▶ _Task description_
Output verbatim the line with "(281, 274) = (340, 163): pink" together with every line beneath it, ending at the last line of the entries.

Top of Input

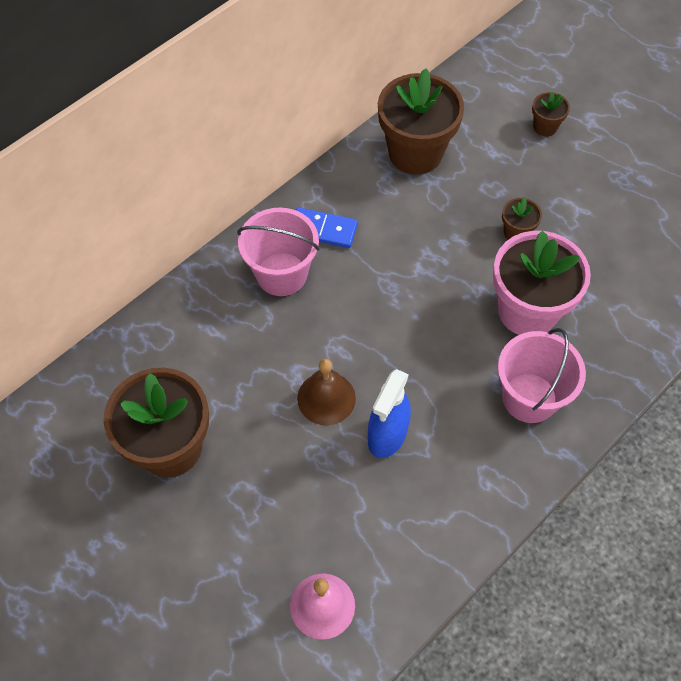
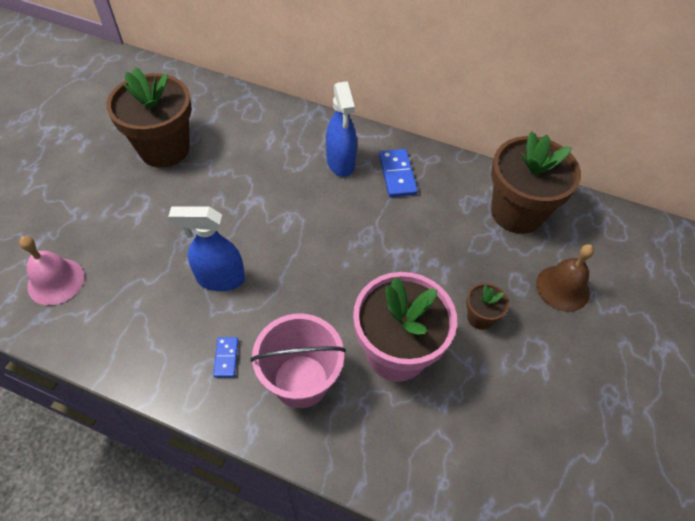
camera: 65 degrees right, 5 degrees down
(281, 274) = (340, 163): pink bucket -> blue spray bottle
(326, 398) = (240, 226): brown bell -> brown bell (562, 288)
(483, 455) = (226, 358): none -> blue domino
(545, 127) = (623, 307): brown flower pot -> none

Bottom of Input

▶ _Response_
(281, 274) = (340, 163): pink bucket -> blue spray bottle
(326, 398) = (240, 226): brown bell -> brown bell (562, 288)
(483, 455) = (226, 358): none -> blue domino
(545, 127) = (623, 307): brown flower pot -> none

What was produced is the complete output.